- WHAT YOU NEED TO DO
Scan the records for the line containing "cyan round brick I11"; extract it and all later lines, verbatim, through the end, and nothing before it.

● ● ● ● ●

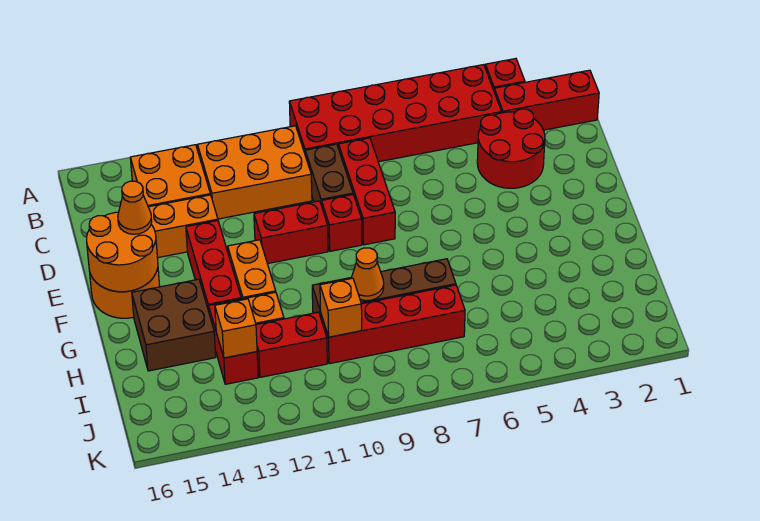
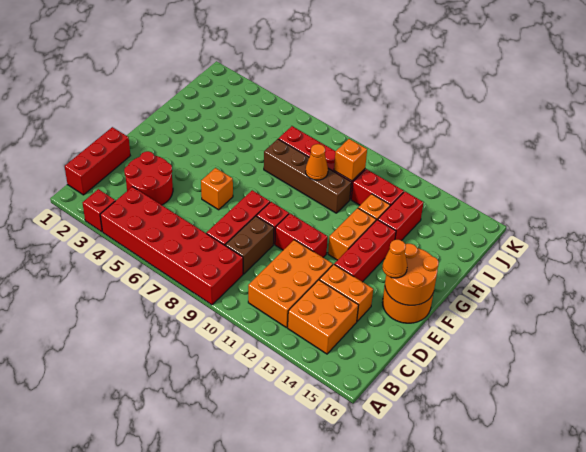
red brick B1:B3 level 1 -> red brick B1:D1 level 1
orange brick B10:C12 level 1 -> orange brick B11:D12 level 1
brown brick G14:H15 level 1 -> none
orange brick I13 level 2 -> orange brick E6 level 1

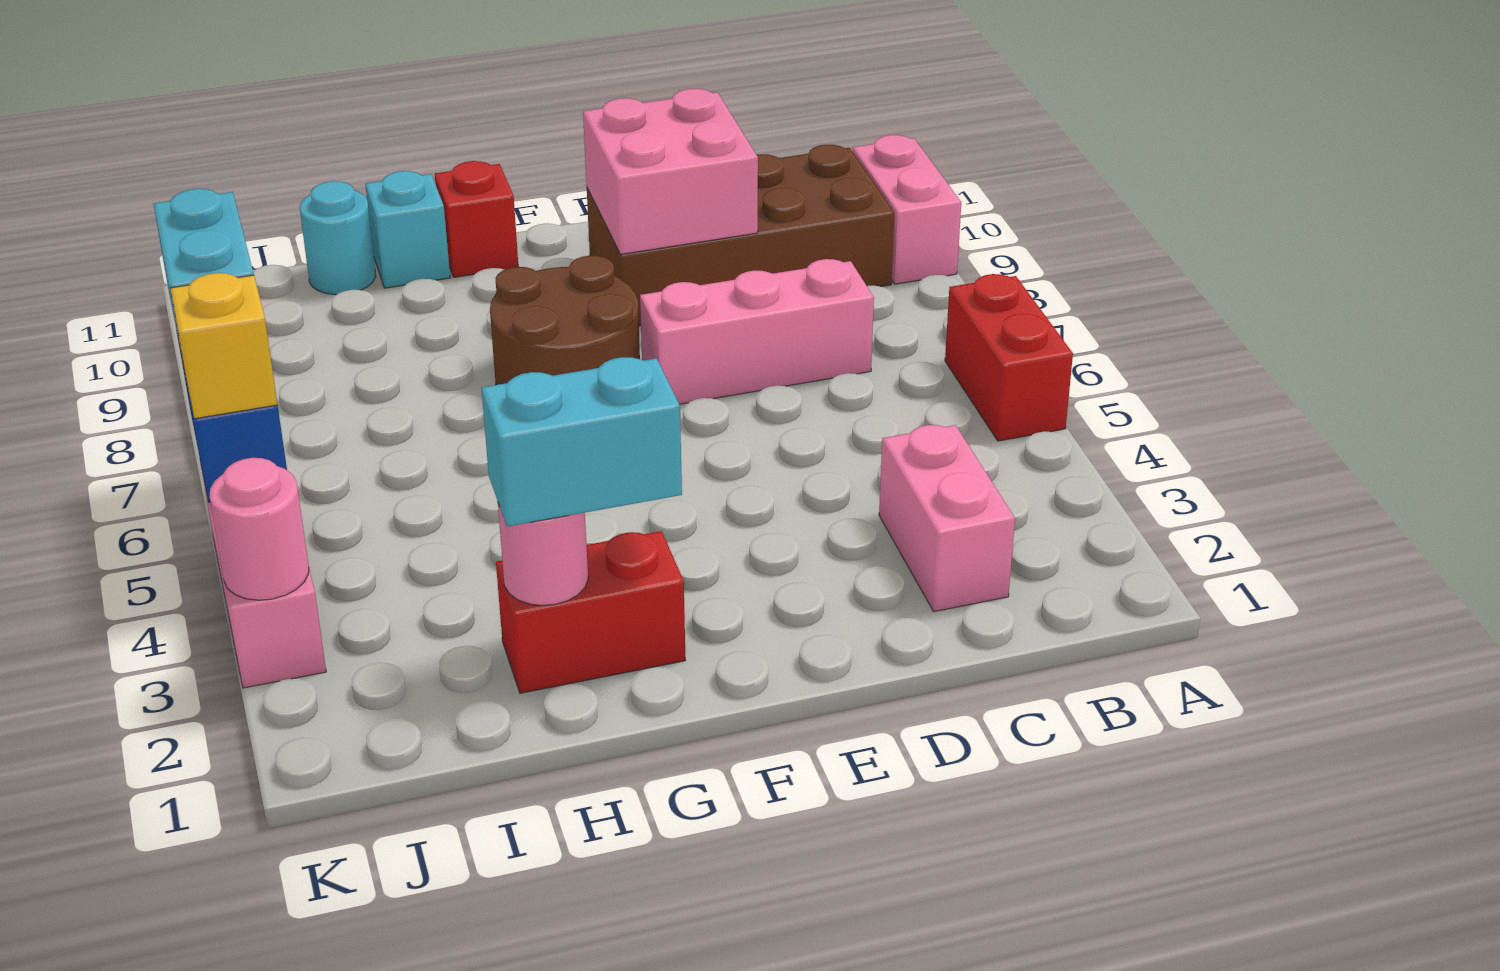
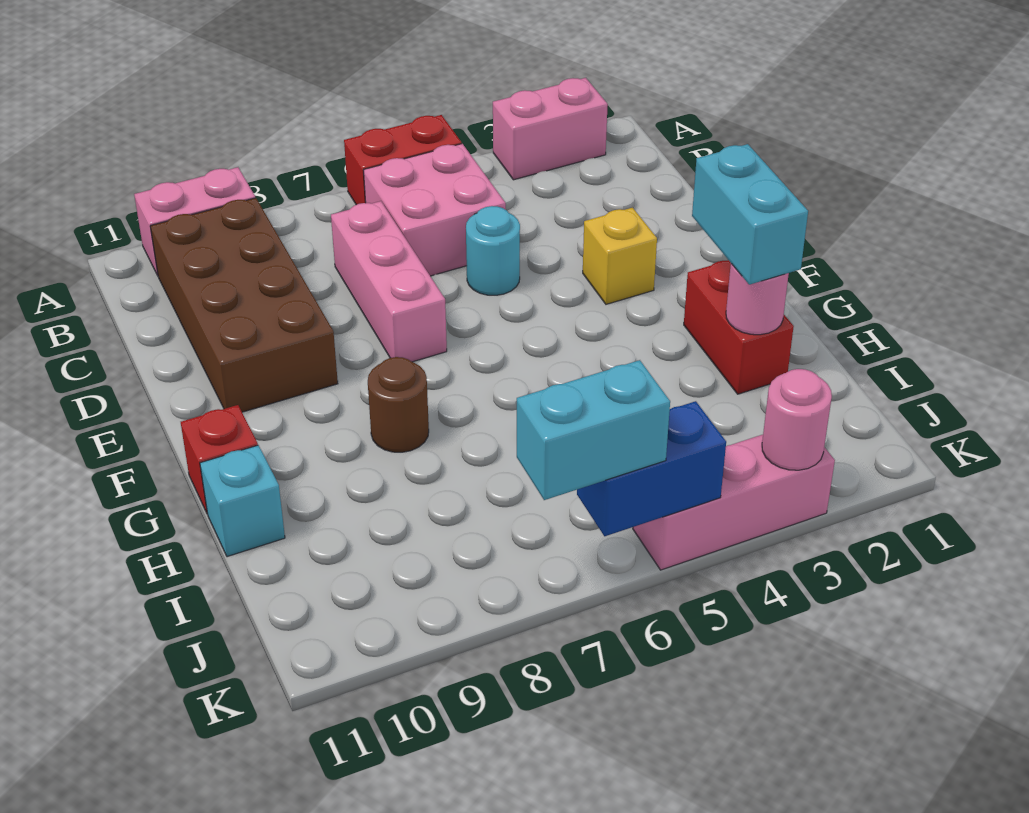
pink brick C2:C3 level 1 -> pink brick A2:A3 level 1
pink brick D9:E10 level 2 -> pink brick B5:C6 level 1
brown round brick F7:G8 level 1 -> brown round brick G8 level 1
cyan round brick I11 level 1 -> cyan round brick D5 level 1
yellow brick K5 level 3 -> yellow brick E3 level 1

● ● ● ● ●

- WRITTEN ANSWER
cyan round brick I11 level 1 -> cyan round brick D5 level 1
yellow brick K5 level 3 -> yellow brick E3 level 1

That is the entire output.